*** Opening of Extracted entries ***
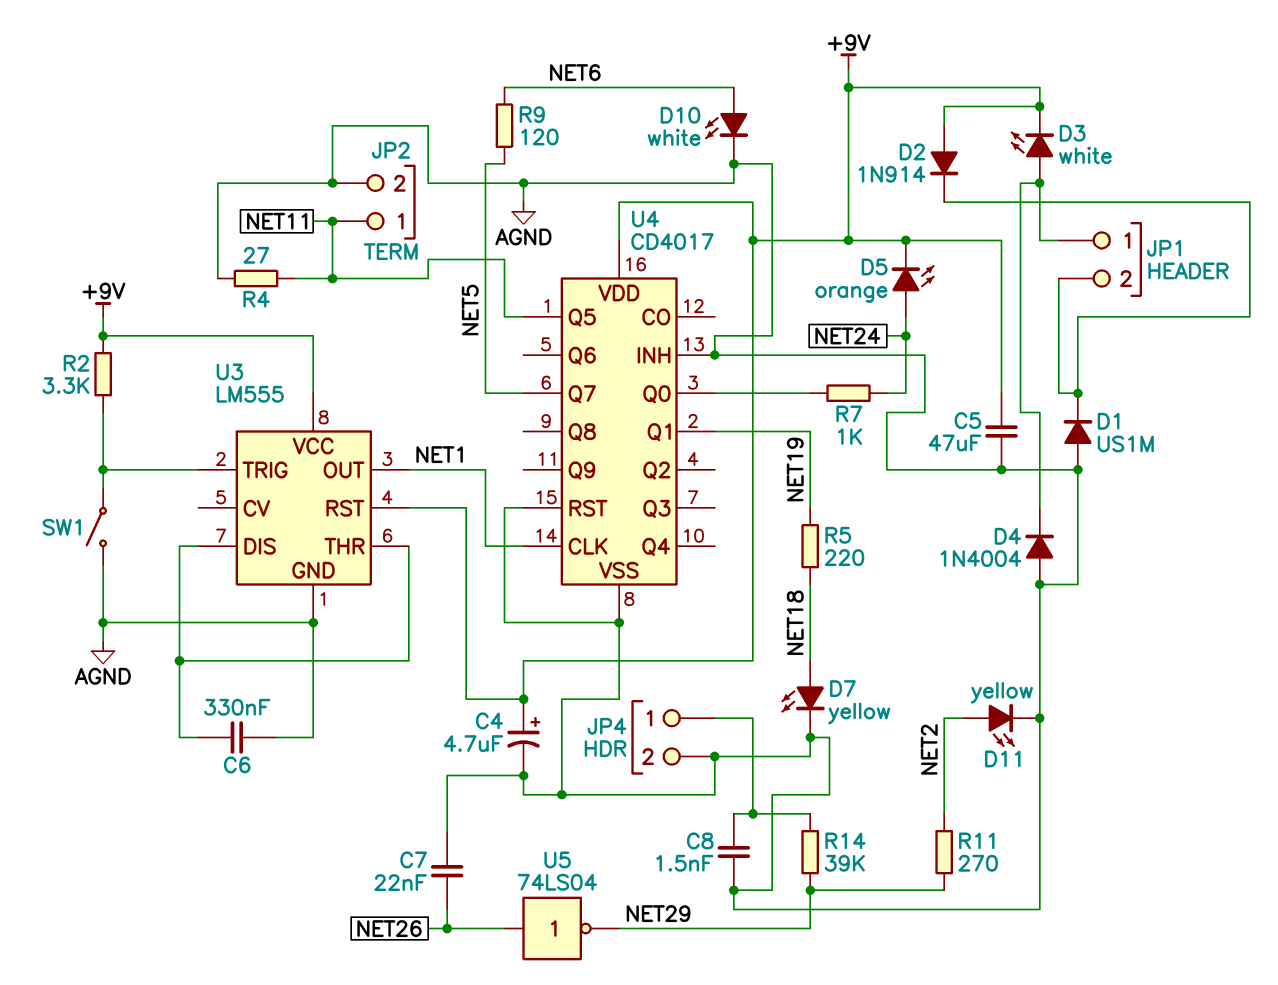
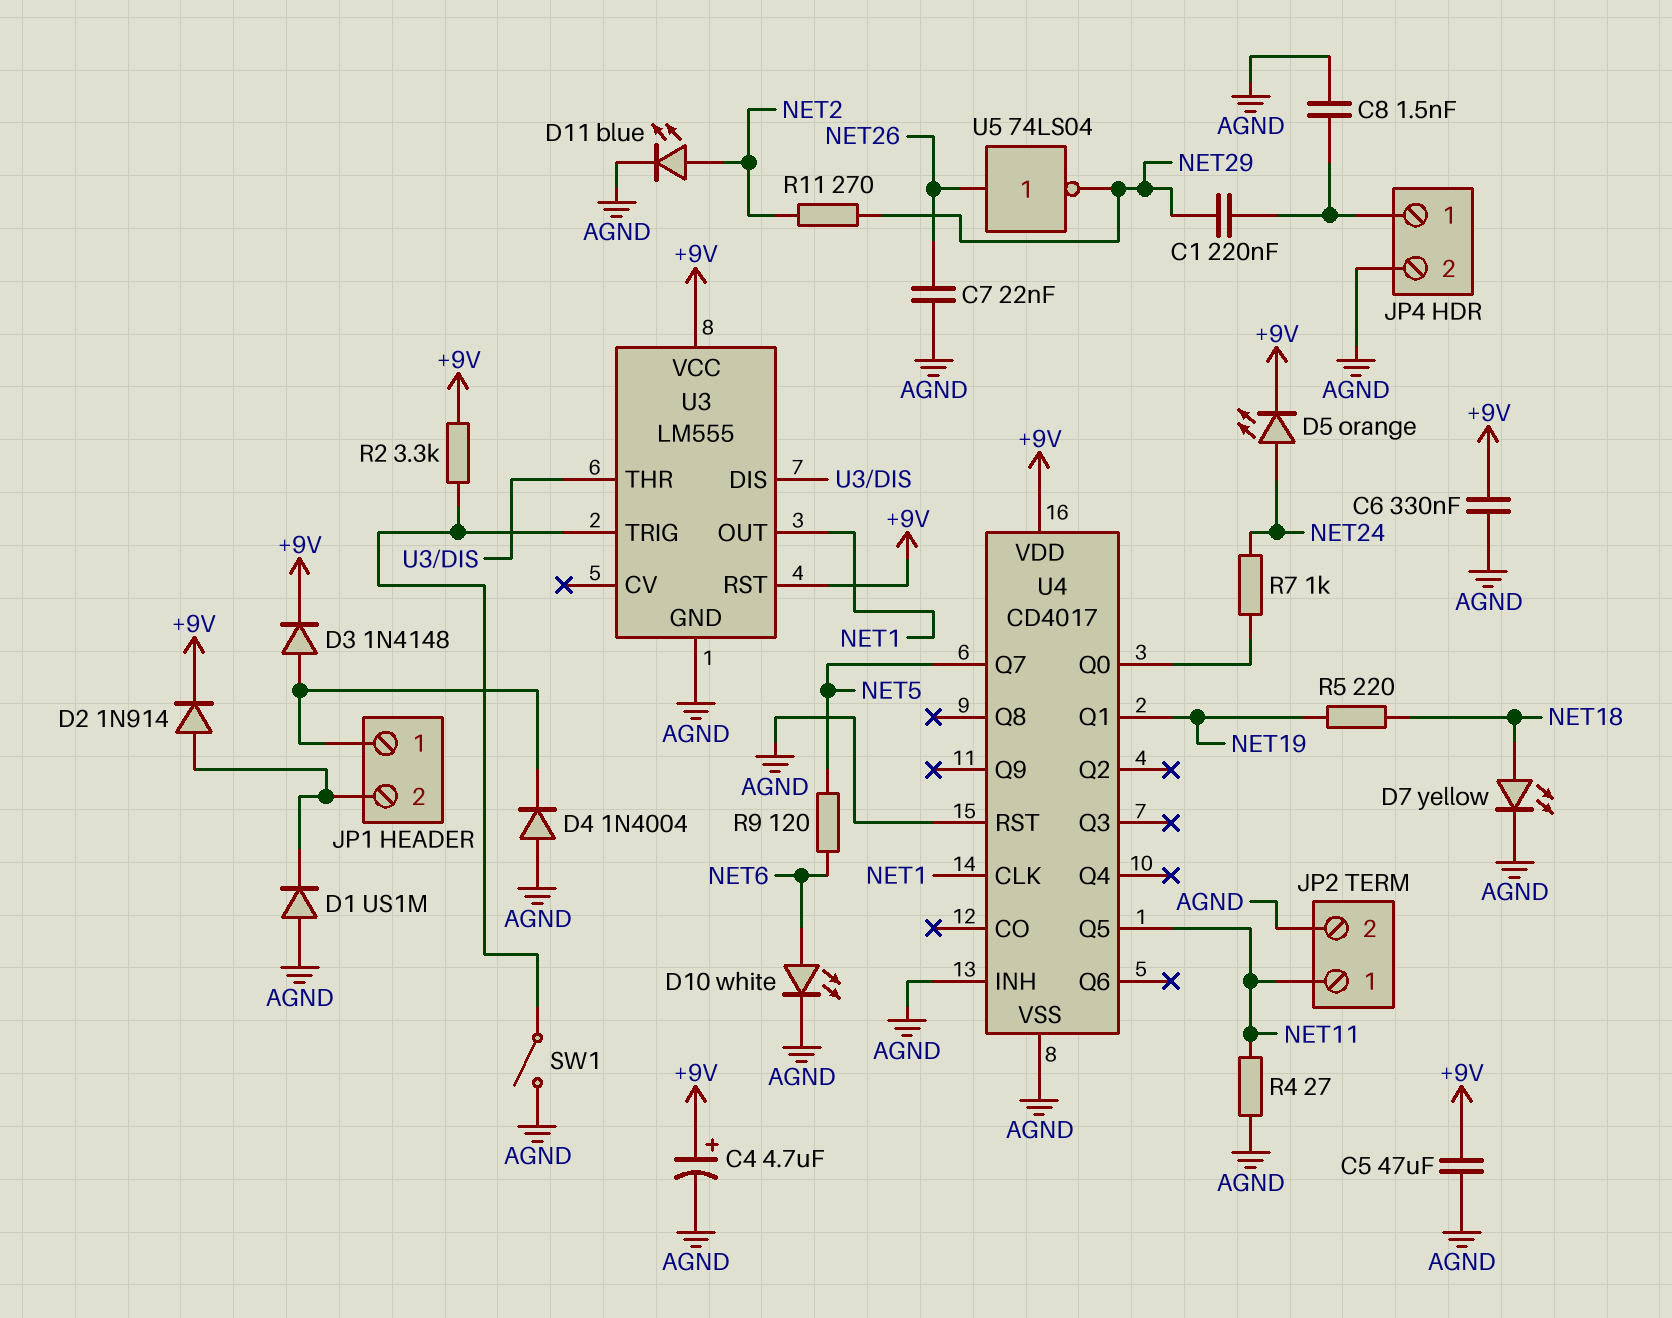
C1: none -> 220nF (JP4/1, NET29)
C6: 330nF (AGND, U3/DIS) -> 330nF (+9V, AGND)
D2: diode 1N914 (A +9V, K JP1/2) -> diode 1N914 (A JP1/2, K +9V)
D3: LED white (A JP1/1, K +9V) -> diode 1N4148 (A JP1/1, K +9V)
D11: LED yellow (A NET2, K AGND) -> LED blue (A NET2, K AGND)
R14: 39k (JP4/1, NET29) -> none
*** Close of Extracted entries ***
**Aim of the task:**
For the string "none", find every line of the material that contains it, and copy each one.

**Response below:**
C1: none -> 220nF (JP4/1, NET29)
R14: 39k (JP4/1, NET29) -> none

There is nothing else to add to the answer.